What number of lines in the data below contain the string "VEXT"? Answer with that number alone.

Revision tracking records
--------------------------------

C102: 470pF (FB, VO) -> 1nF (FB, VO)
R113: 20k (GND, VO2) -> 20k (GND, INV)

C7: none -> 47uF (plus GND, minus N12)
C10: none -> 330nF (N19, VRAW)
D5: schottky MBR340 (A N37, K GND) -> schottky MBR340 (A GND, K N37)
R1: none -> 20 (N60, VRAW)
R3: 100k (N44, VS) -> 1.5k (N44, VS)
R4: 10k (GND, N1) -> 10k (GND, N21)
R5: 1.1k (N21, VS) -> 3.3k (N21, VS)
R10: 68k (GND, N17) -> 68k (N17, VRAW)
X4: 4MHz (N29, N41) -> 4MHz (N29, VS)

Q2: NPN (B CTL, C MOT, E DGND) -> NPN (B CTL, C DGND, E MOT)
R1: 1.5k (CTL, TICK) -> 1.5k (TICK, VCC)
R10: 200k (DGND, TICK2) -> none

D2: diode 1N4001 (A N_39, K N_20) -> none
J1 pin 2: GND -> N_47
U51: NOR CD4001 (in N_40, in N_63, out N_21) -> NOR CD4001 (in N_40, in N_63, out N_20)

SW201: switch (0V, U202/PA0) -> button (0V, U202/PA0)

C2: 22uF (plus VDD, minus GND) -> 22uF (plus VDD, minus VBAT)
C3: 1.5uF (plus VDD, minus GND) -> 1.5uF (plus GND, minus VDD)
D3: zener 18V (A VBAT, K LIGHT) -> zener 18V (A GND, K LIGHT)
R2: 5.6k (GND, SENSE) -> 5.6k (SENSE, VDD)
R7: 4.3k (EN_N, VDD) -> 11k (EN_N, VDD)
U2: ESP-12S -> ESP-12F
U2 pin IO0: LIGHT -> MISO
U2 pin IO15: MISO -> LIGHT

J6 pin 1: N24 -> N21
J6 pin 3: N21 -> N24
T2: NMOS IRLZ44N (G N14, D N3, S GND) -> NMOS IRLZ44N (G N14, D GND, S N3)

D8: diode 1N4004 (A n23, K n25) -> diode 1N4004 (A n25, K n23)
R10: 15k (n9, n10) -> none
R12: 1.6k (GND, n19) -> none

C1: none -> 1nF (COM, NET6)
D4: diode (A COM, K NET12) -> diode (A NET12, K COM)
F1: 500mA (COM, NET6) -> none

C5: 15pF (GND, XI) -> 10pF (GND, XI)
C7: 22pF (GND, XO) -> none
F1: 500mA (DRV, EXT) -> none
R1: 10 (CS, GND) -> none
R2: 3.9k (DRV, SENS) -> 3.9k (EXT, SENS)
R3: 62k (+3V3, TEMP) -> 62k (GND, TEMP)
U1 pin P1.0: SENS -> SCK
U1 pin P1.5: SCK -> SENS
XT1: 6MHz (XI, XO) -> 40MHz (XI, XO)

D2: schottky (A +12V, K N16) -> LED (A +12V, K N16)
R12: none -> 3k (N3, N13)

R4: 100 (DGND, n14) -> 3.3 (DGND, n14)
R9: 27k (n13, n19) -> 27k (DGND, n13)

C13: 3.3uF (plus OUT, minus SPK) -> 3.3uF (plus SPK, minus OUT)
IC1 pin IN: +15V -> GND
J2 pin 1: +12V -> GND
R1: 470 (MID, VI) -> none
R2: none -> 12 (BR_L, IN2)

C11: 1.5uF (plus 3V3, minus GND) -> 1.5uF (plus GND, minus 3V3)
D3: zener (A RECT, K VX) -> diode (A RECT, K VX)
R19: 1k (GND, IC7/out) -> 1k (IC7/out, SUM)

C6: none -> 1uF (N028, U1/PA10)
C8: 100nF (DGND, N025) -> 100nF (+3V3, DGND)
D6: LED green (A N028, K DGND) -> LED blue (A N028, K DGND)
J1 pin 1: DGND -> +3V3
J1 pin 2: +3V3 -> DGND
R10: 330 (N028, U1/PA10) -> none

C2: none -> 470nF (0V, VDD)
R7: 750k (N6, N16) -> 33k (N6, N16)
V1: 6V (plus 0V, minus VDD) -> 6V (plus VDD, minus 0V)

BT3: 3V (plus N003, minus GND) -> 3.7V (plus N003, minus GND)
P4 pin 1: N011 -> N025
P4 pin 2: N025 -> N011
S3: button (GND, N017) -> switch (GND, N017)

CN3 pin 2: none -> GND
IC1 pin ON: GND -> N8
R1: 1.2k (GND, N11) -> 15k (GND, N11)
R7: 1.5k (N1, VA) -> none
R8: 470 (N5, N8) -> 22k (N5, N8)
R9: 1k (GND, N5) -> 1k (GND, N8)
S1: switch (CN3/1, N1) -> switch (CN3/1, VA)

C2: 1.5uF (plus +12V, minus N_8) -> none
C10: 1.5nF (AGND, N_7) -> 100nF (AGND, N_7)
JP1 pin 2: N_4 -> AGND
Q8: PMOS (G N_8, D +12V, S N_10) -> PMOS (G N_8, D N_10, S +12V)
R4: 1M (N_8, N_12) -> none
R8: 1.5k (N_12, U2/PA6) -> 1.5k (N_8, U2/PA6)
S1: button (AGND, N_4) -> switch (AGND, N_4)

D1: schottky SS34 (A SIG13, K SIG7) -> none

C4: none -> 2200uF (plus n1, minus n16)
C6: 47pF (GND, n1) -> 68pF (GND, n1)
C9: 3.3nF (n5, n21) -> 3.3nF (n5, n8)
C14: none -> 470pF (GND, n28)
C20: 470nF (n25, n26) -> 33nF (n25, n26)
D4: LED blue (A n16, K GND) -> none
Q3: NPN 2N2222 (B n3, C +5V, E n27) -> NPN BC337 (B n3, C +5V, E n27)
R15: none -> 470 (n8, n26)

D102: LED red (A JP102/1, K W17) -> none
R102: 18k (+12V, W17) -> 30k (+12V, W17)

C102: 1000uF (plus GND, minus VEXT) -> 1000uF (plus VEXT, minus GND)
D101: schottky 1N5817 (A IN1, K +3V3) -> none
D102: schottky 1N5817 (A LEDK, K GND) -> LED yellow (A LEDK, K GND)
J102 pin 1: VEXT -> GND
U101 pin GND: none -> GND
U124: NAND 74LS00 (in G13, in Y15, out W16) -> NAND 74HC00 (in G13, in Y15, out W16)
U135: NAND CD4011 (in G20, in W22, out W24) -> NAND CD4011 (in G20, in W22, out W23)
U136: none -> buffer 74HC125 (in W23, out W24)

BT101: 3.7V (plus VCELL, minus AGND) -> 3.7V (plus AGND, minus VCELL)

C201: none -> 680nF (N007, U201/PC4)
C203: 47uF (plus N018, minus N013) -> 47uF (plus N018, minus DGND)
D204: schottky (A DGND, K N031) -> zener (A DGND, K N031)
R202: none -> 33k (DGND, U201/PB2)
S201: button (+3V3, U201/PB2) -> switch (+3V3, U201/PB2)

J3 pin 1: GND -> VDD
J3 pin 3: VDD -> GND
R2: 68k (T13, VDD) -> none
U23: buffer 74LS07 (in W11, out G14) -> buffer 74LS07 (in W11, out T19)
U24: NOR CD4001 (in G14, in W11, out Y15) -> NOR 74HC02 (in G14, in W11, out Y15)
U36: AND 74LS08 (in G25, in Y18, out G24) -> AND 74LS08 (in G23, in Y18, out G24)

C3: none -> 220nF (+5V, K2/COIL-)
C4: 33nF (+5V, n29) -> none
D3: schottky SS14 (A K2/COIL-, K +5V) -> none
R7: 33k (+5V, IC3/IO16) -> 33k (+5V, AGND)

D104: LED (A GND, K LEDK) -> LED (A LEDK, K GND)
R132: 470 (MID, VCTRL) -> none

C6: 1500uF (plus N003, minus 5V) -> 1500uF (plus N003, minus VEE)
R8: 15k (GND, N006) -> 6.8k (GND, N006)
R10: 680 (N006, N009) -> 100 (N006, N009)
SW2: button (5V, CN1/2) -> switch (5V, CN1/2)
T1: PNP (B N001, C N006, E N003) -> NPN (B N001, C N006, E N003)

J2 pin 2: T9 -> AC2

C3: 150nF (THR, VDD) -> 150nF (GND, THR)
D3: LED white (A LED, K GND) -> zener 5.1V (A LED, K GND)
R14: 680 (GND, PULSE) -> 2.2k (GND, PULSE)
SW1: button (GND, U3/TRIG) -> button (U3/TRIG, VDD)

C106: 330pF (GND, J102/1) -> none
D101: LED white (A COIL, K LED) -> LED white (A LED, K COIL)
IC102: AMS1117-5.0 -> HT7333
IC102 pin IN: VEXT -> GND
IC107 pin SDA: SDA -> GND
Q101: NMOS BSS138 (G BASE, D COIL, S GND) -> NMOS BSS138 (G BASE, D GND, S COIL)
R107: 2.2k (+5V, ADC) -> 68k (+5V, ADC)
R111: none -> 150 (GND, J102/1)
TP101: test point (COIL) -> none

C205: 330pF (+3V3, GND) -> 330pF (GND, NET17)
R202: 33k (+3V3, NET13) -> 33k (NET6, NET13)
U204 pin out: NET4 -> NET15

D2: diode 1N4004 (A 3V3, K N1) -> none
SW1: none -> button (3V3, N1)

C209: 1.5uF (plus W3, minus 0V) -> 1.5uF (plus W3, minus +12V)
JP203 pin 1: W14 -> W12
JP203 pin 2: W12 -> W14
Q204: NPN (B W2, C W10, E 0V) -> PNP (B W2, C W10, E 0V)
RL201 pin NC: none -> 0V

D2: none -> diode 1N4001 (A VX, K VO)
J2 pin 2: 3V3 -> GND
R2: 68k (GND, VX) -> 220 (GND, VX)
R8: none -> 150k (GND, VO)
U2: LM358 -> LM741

--------------------------------

§ **Exercise result**: 3